REQUIRED WORK
Write out again the lines from the line with "C10: 330pF (ADC, GND) -> none" up to and including the line with "R10: 3.3k (ADC, XO) -> 3.3k (3V3, ADC)", exactly as they stand below, and skip any picture.

DATA
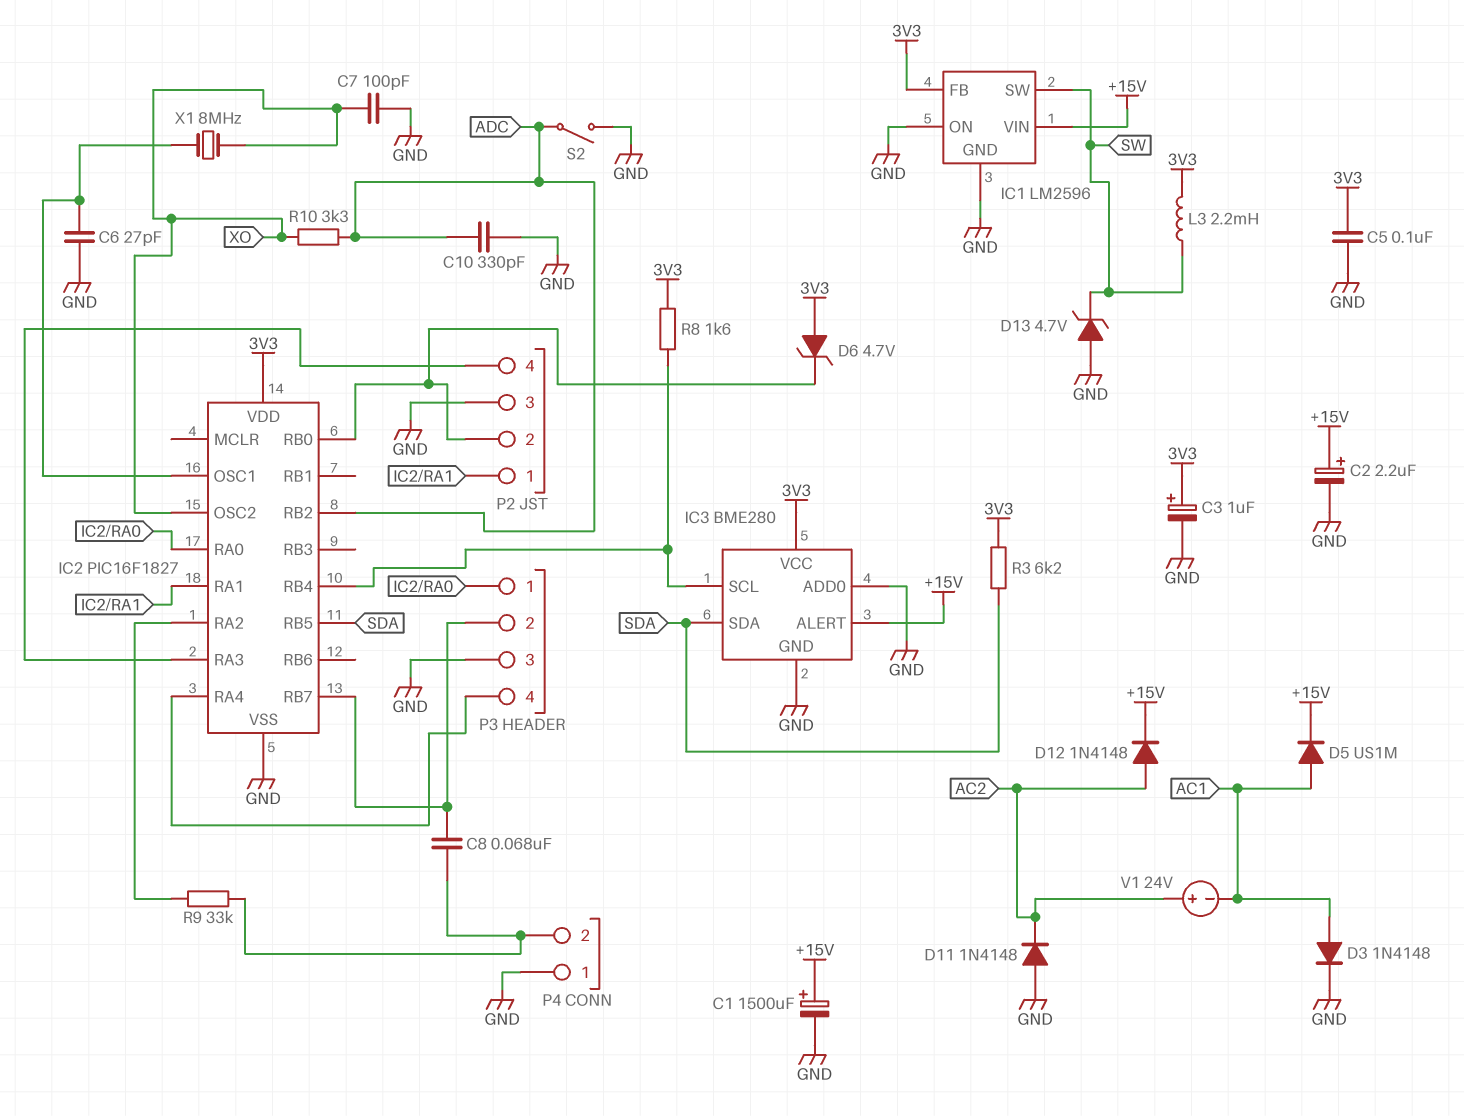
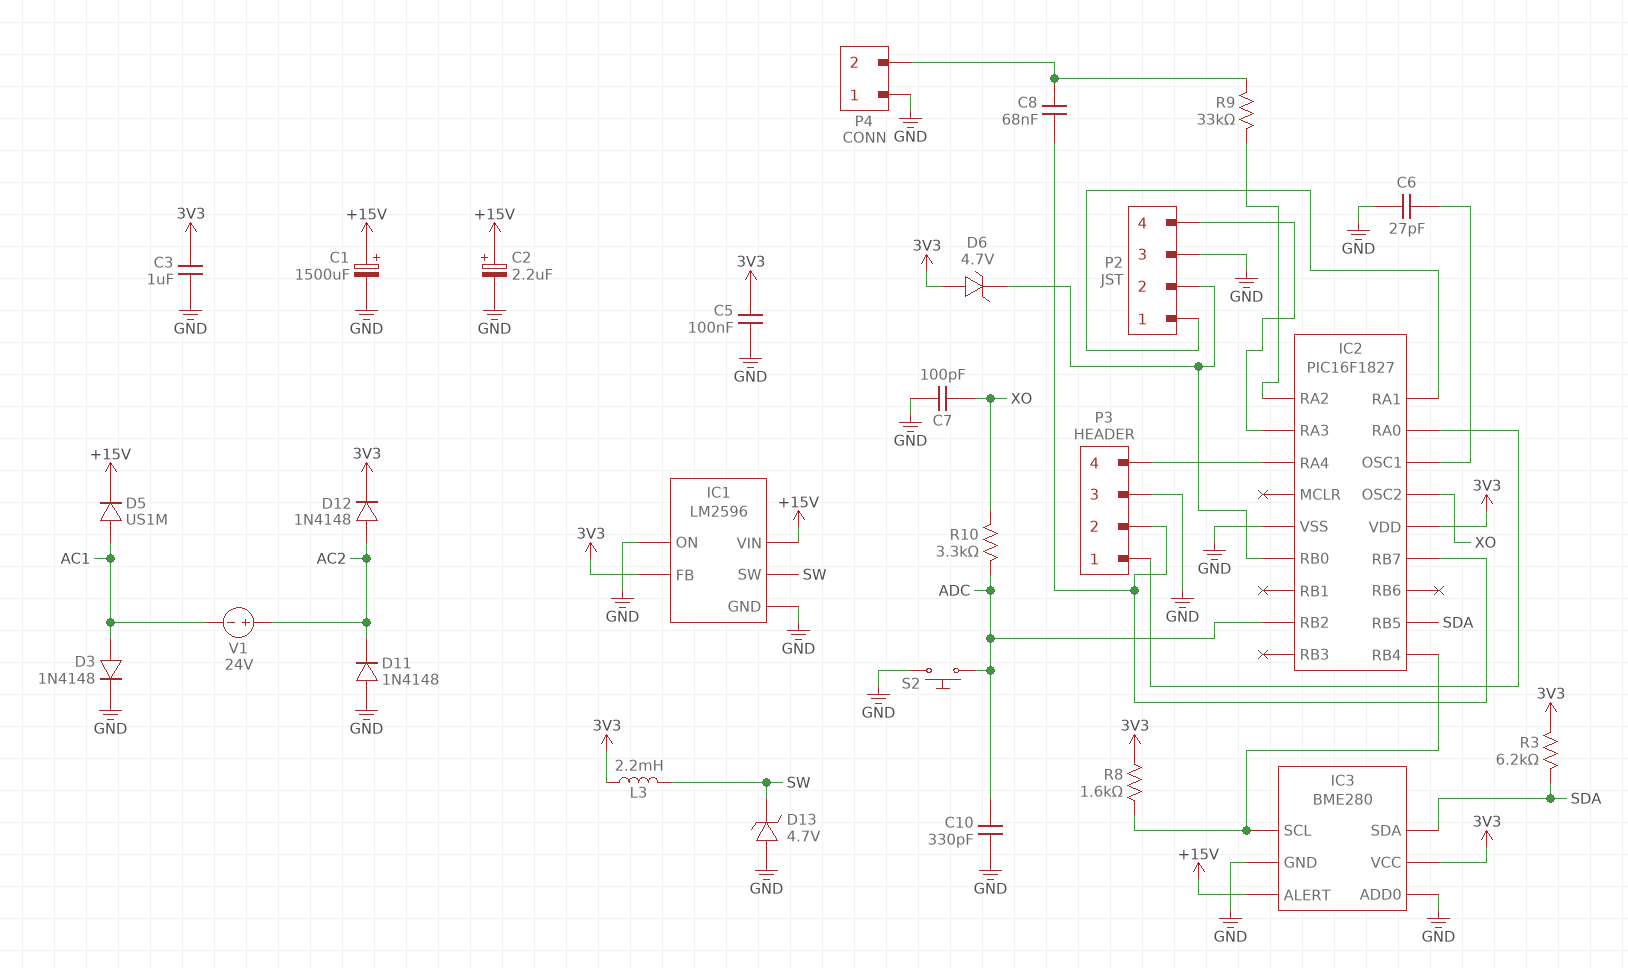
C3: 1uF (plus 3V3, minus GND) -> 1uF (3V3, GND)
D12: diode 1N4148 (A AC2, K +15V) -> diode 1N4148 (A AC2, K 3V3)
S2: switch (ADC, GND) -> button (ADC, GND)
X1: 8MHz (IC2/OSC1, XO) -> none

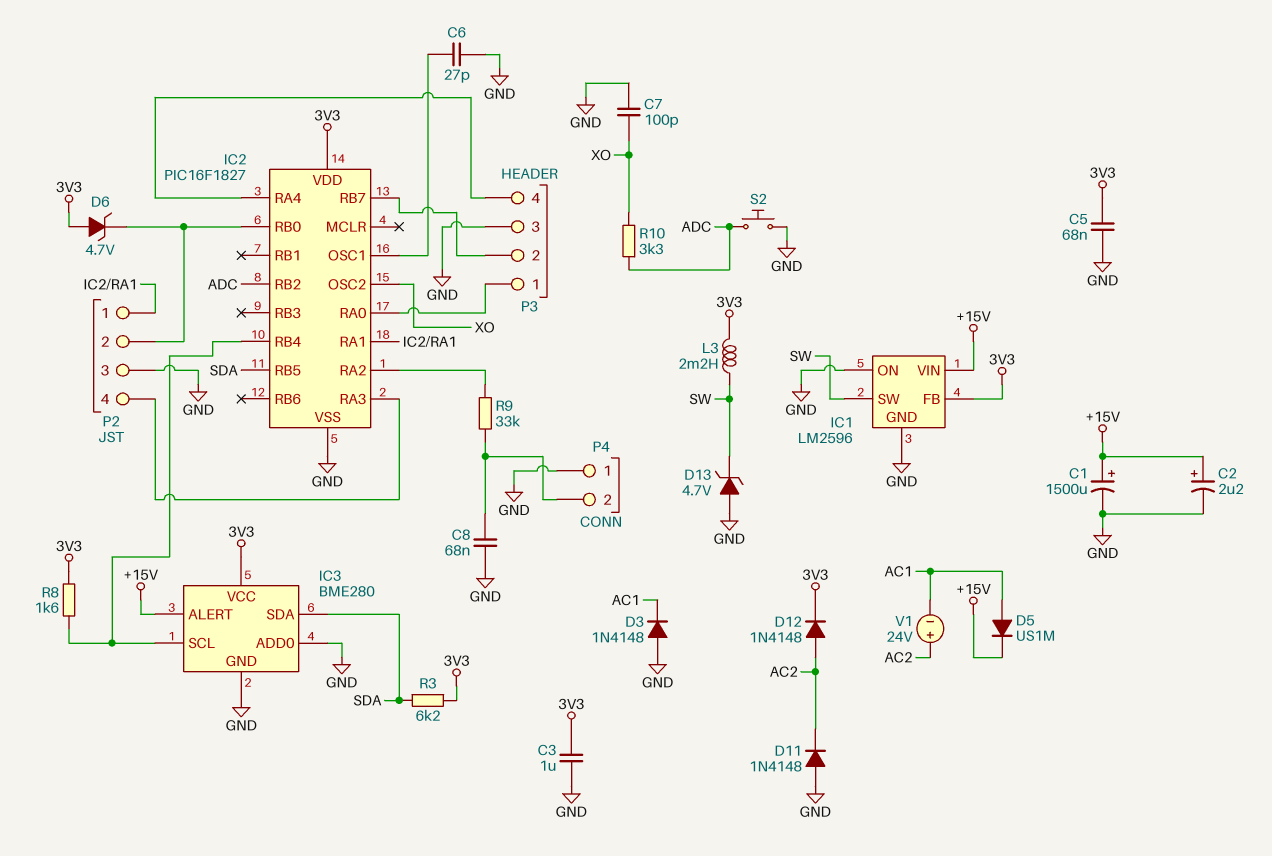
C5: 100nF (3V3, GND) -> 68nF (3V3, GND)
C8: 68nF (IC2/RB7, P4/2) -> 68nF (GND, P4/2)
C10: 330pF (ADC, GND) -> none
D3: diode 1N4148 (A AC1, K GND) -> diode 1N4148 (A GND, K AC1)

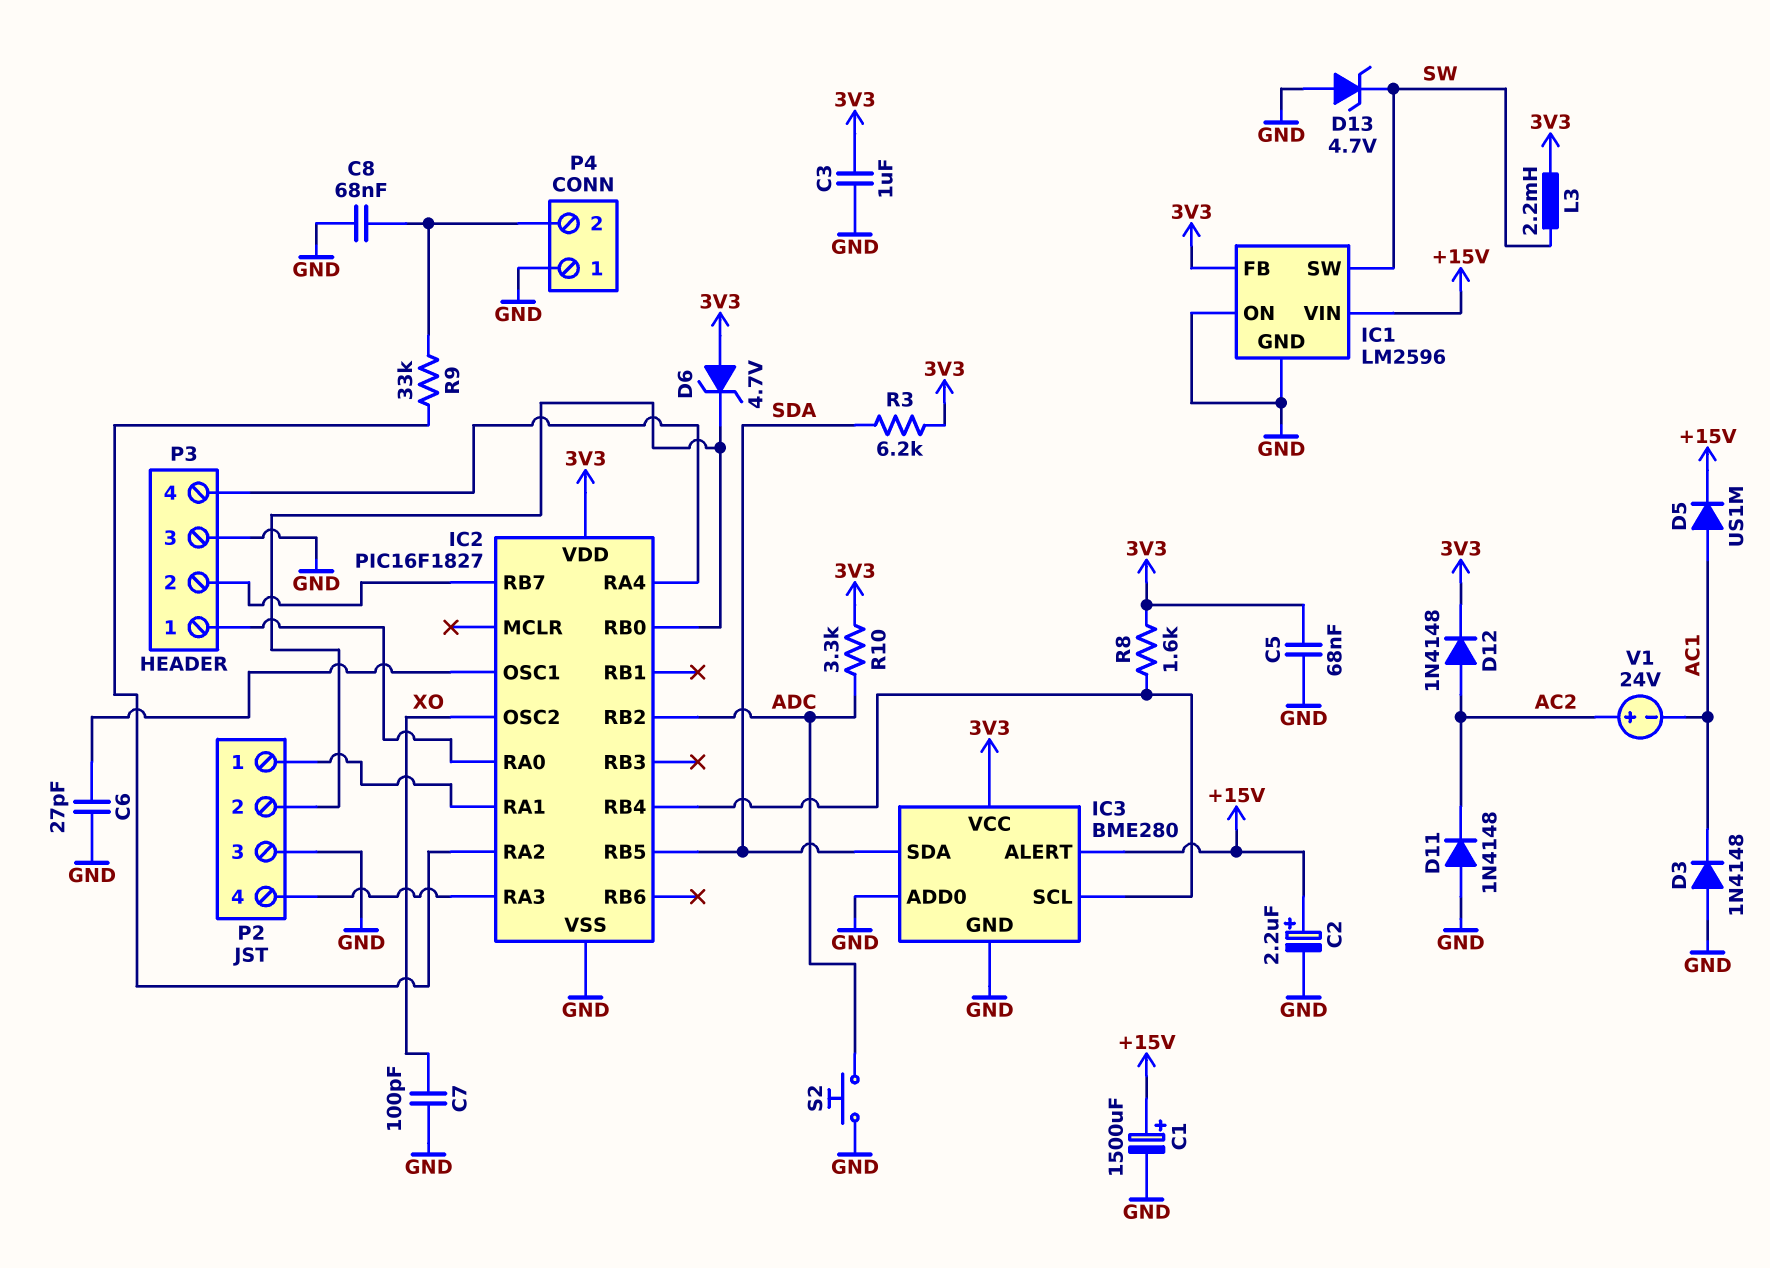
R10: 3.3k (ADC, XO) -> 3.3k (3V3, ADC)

...

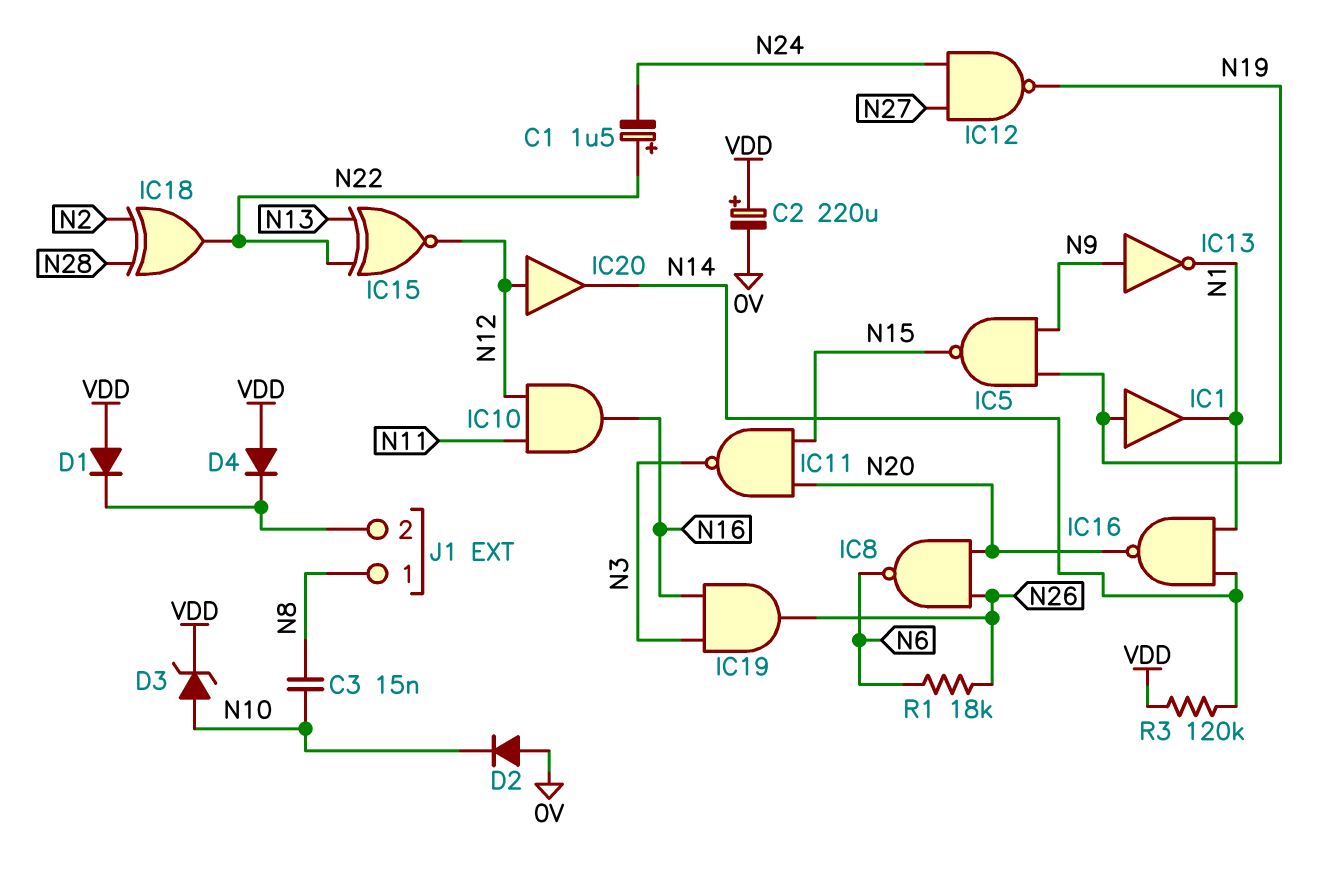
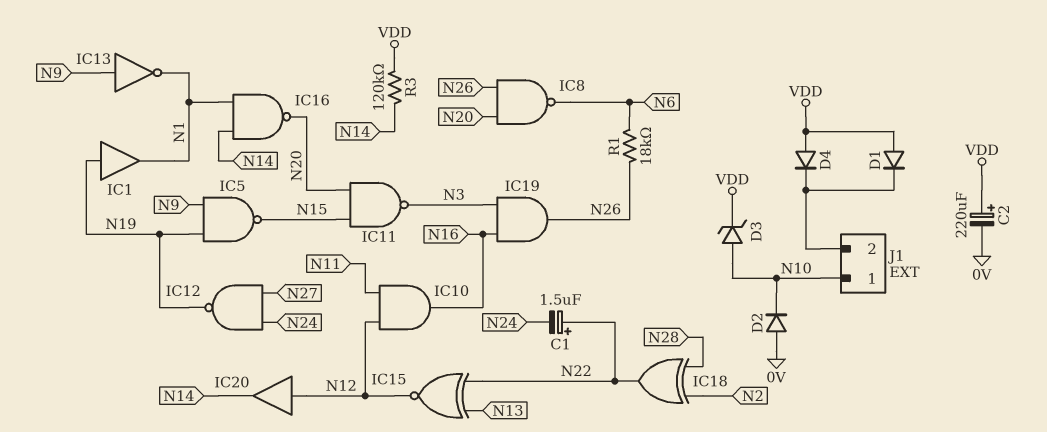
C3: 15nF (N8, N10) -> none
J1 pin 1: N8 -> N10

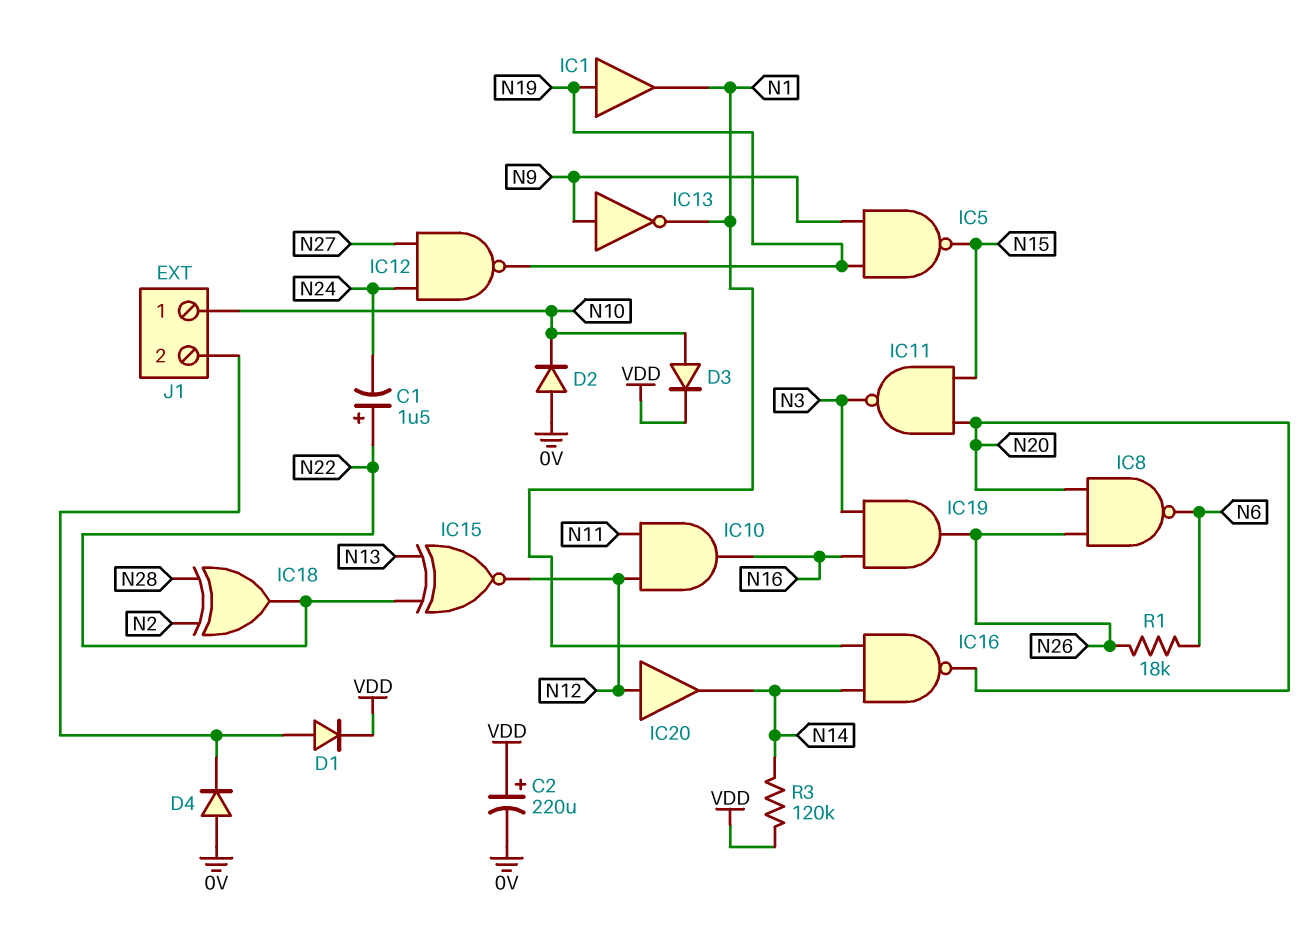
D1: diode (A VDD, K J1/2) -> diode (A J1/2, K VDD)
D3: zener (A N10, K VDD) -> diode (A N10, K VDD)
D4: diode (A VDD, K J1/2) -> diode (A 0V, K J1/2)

RESULT
C10: 330pF (ADC, GND) -> none
D3: diode 1N4148 (A AC1, K GND) -> diode 1N4148 (A GND, K AC1)

R10: 3.3k (ADC, XO) -> 3.3k (3V3, ADC)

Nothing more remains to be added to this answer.